▶ [ASSIGNMENT]:
An exact copy is required of every line from the one with "green brick C6:C7" through the end of the data below, and the pictures must stay out of it.

(Stored data)
----

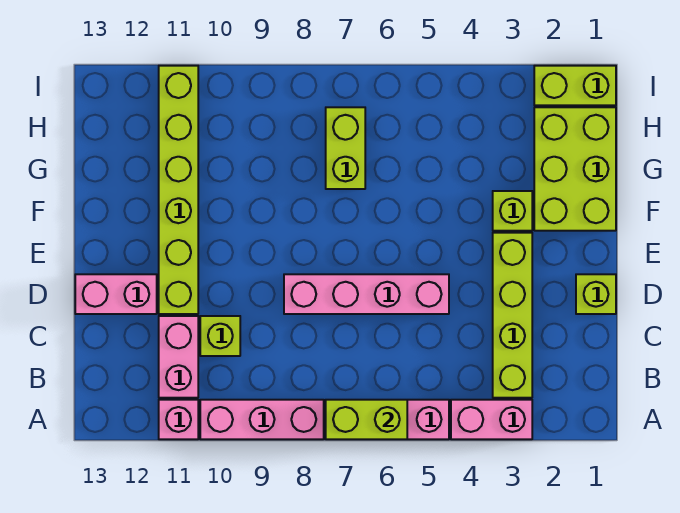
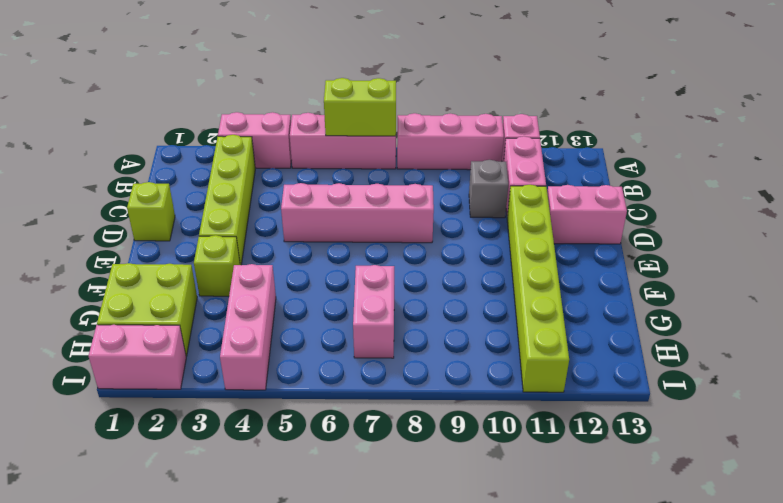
lime brick C10 level 1 -> grey brick C10 level 1
lime brick F1:H2 level 1 -> lime brick G1:H2 level 1
none -> pink brick G4:I4 level 1
lime brick G7:H7 level 1 -> pink brick G7:H7 level 1
lime brick I1:I2 level 1 -> pink brick I1:I2 level 1

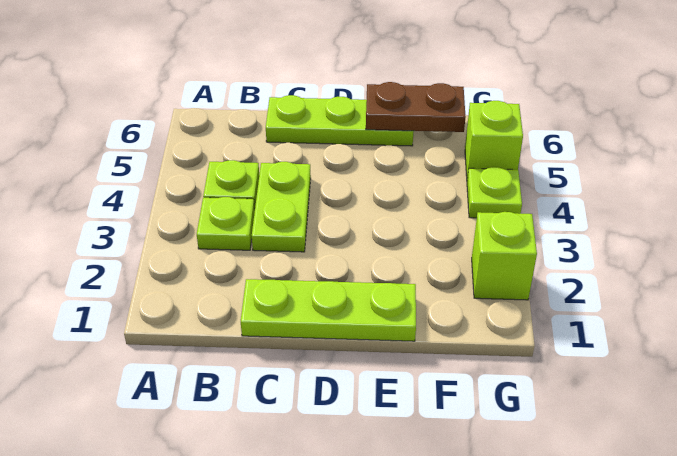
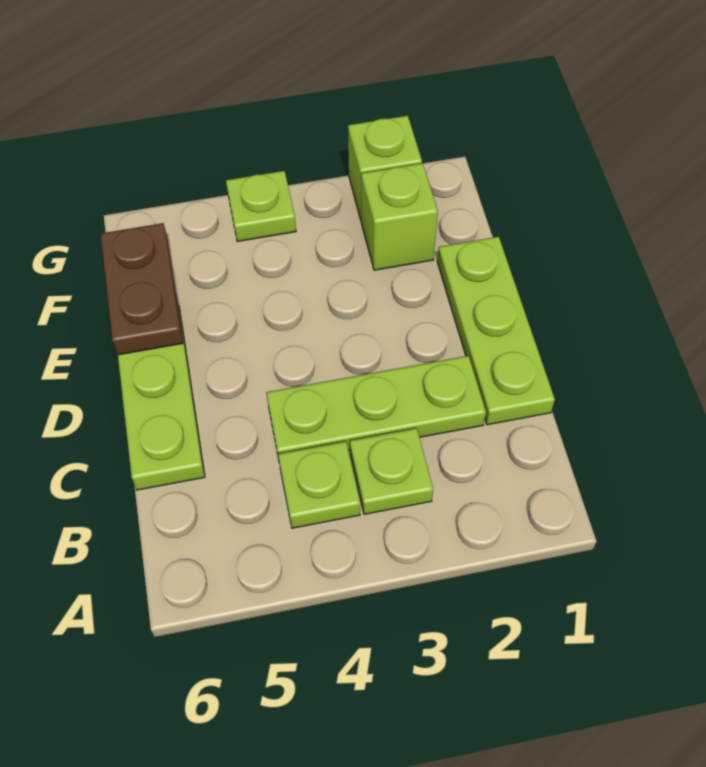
lime plate C3:C4 level 1 -> lime plate C2:C4 level 1
lime brick G5 level 1 -> lime brick F2 level 1

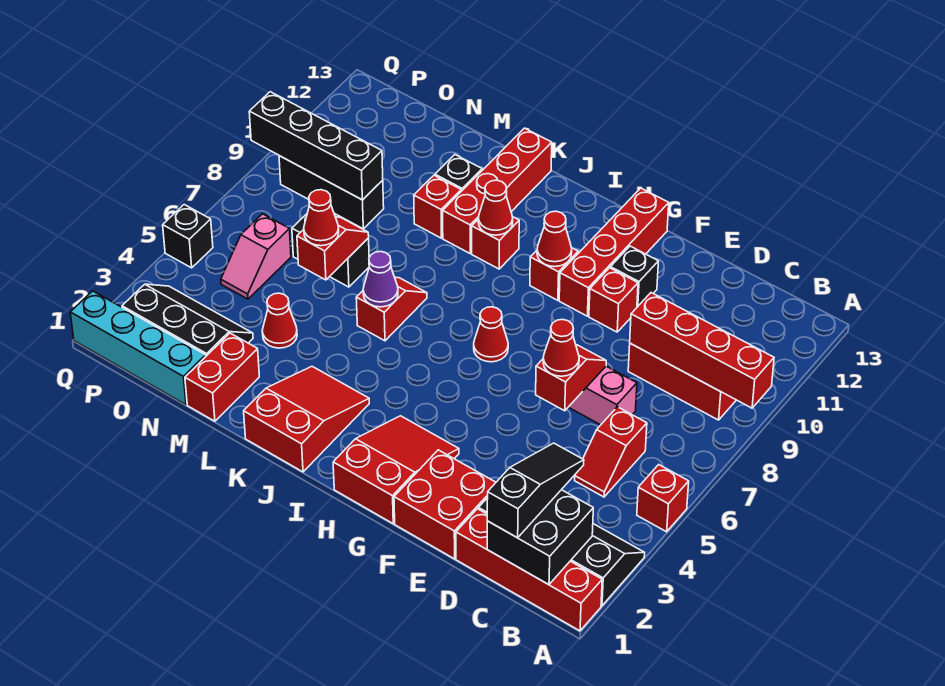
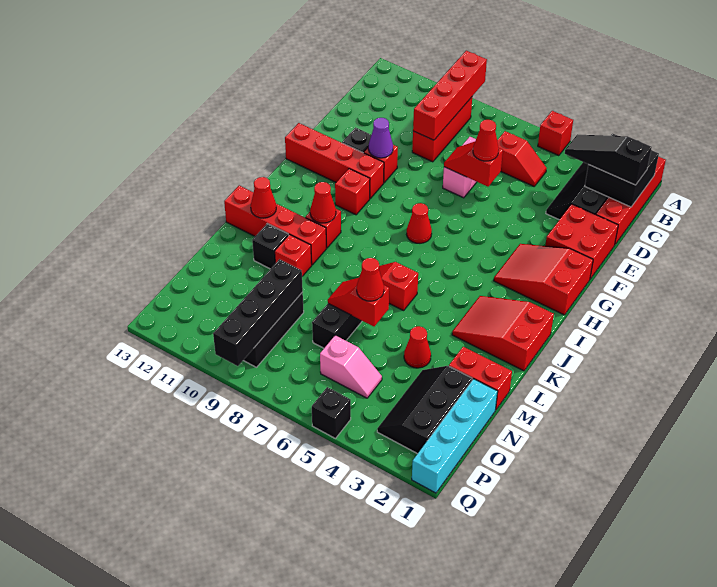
red cone H10 level 2 -> red cone K12 level 2
purple cone K6 level 2 -> purple cone F10 level 2

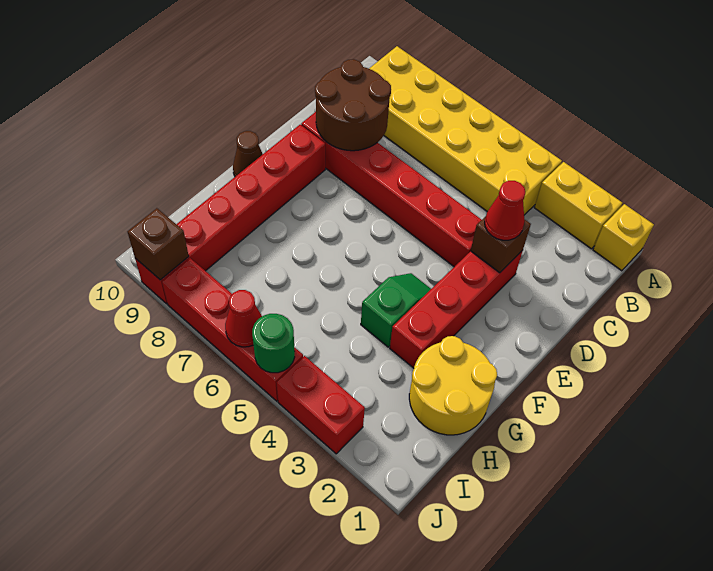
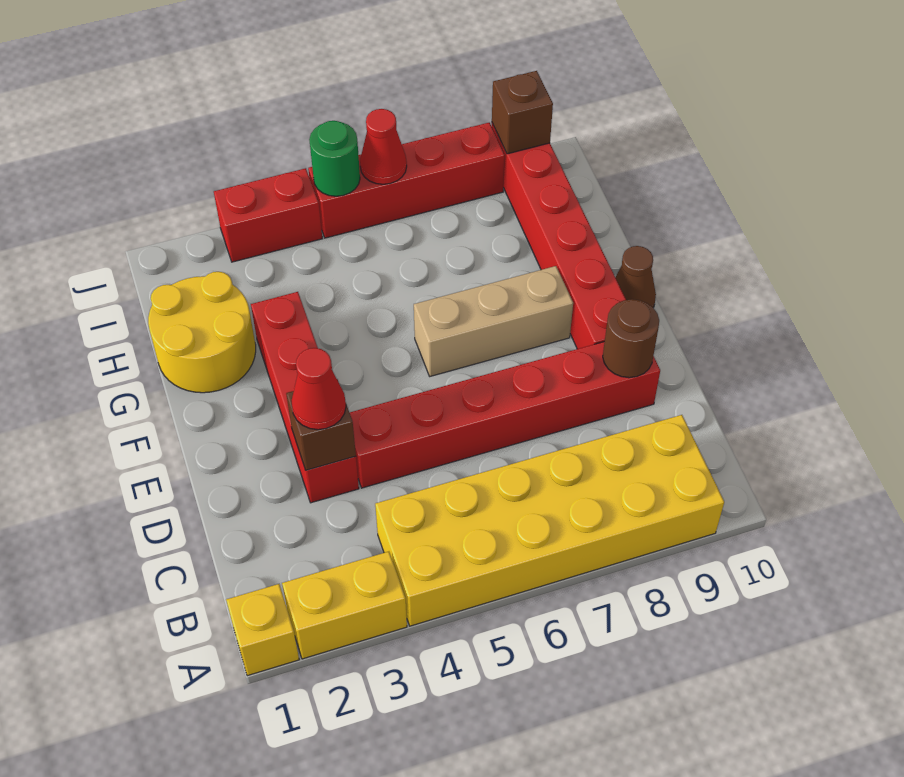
brown round brick C8:D9 level 2 -> brown round brick D9 level 2
green slope F4:G4 level 1 top G -> none
none -> tan brick F6:F8 level 1

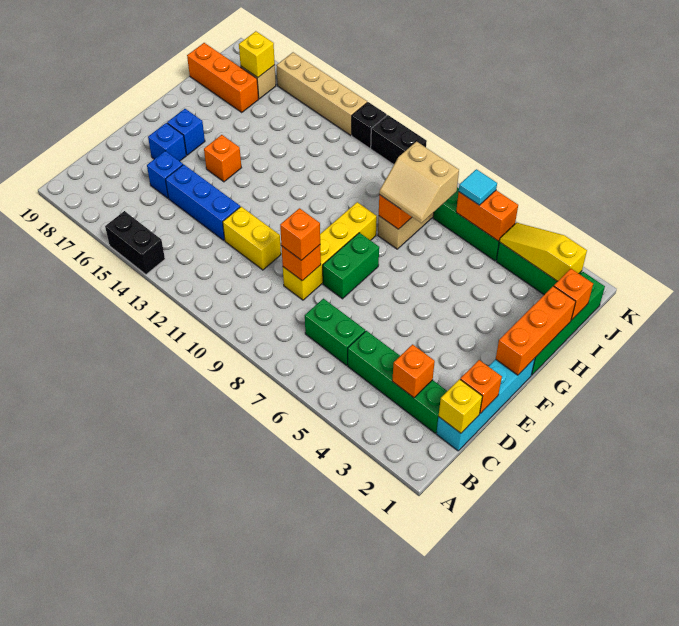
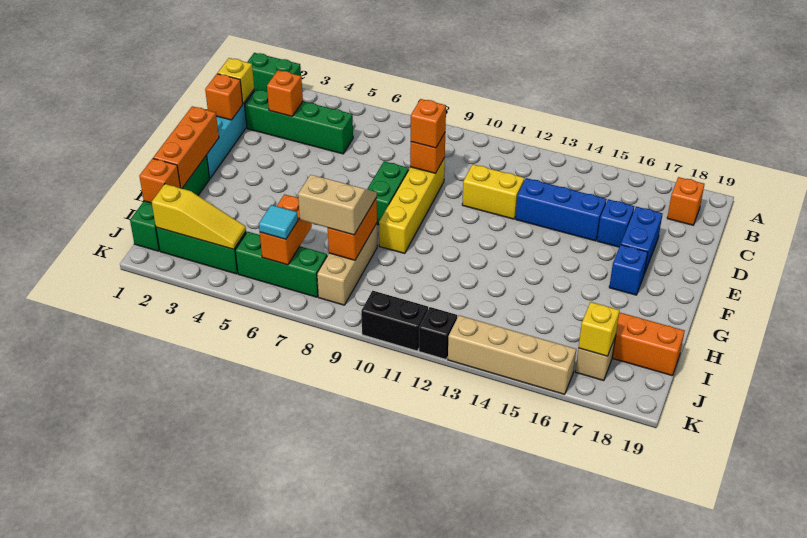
black brick A14:A15 level 1 -> none
green brick C6:C7 level 1 -> green brick A1:A2 level 1
blue brick E17 level 1 -> blue brick D17:E17 level 1
orange brick F15 level 1 -> orange brick B18 level 1
orange brick J5:J6 level 2 -> orange brick I6:J6 level 2

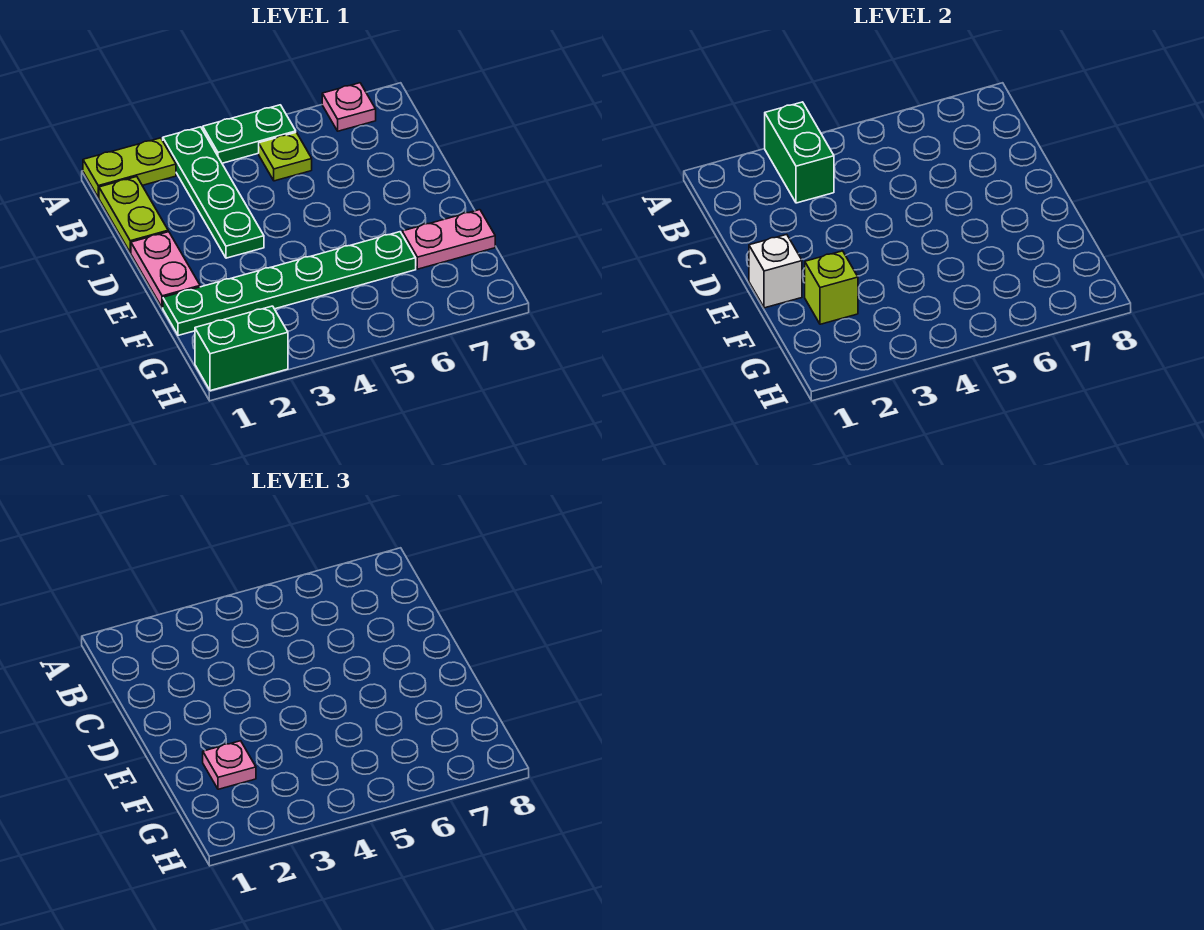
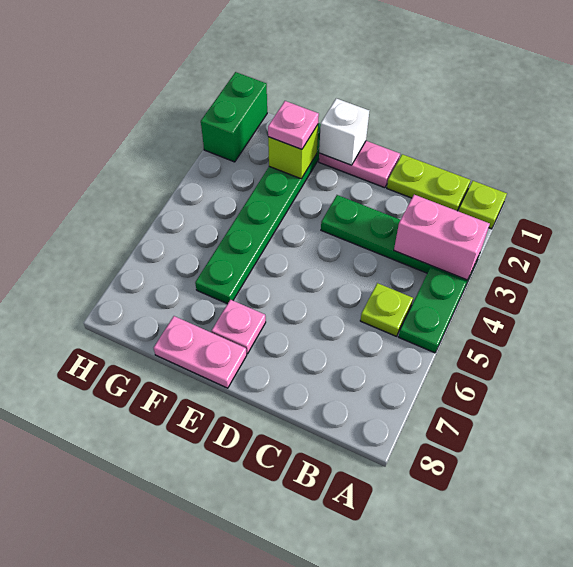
lime plate A1:A2 level 1 -> lime plate A1 level 1
green brick A3:B3 level 2 -> pink brick A3:B3 level 2
pink plate A7 level 1 -> pink plate E7 level 1
pink plate F7:F8 level 1 -> pink plate E8:F8 level 1

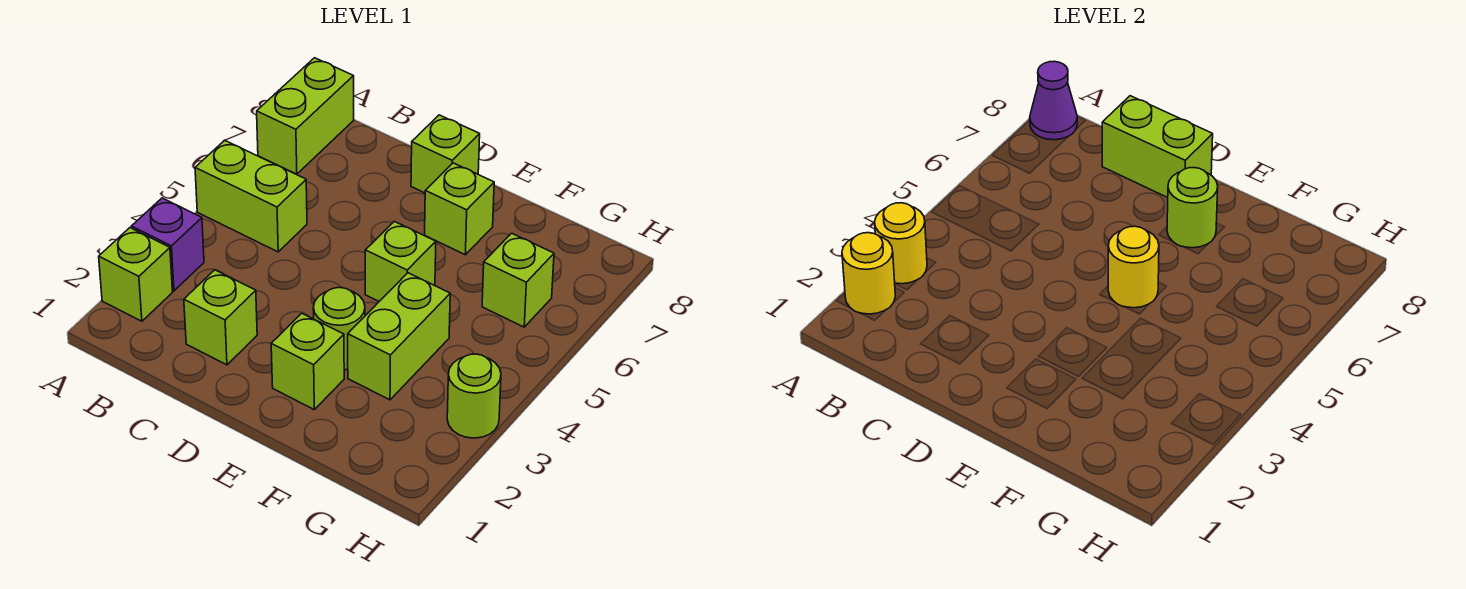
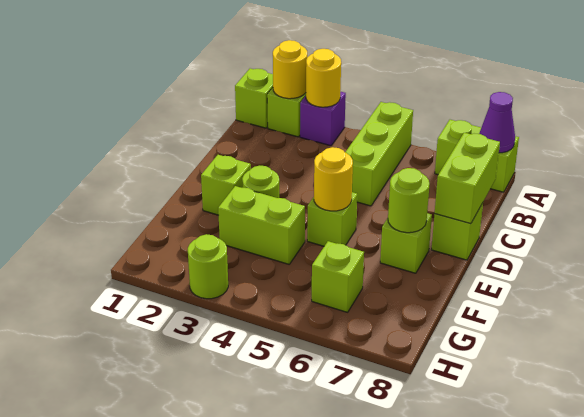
lime brick A5:B5 level 1 -> lime brick A5:C5 level 1
lime brick C2 level 1 -> lime brick A1 level 1

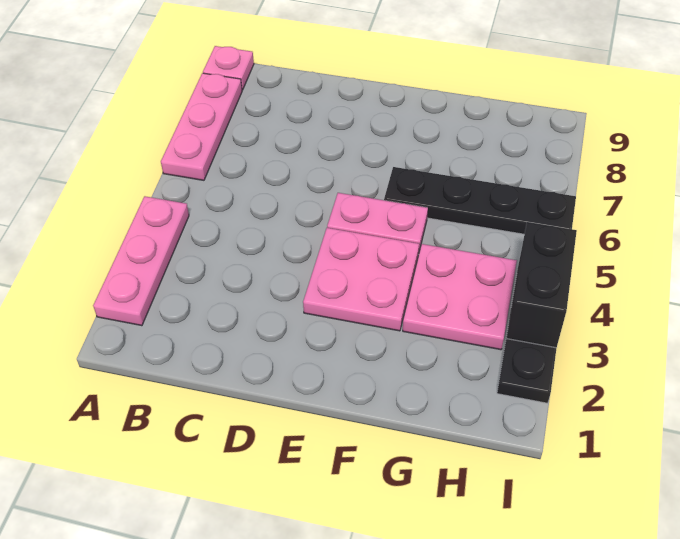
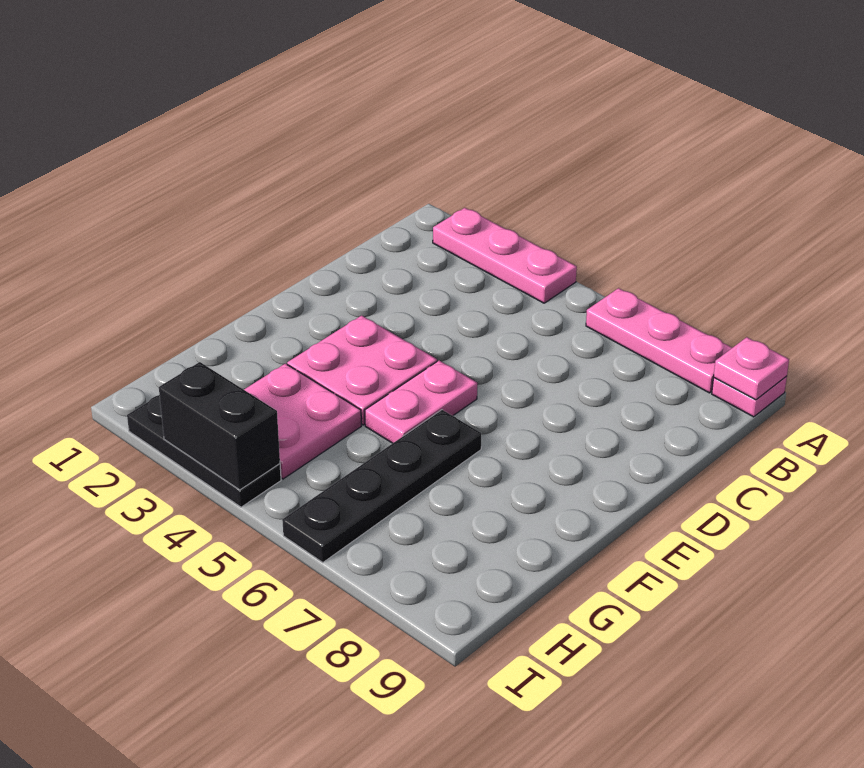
none -> pink plate A9 level 2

----

▶ [THE COMPLETED TASK]:
green brick C6:C7 level 1 -> green brick A1:A2 level 1
blue brick E17 level 1 -> blue brick D17:E17 level 1
orange brick F15 level 1 -> orange brick B18 level 1
orange brick J5:J6 level 2 -> orange brick I6:J6 level 2

lime plate A1:A2 level 1 -> lime plate A1 level 1
green brick A3:B3 level 2 -> pink brick A3:B3 level 2
pink plate A7 level 1 -> pink plate E7 level 1
pink plate F7:F8 level 1 -> pink plate E8:F8 level 1

lime brick A5:B5 level 1 -> lime brick A5:C5 level 1
lime brick C2 level 1 -> lime brick A1 level 1

none -> pink plate A9 level 2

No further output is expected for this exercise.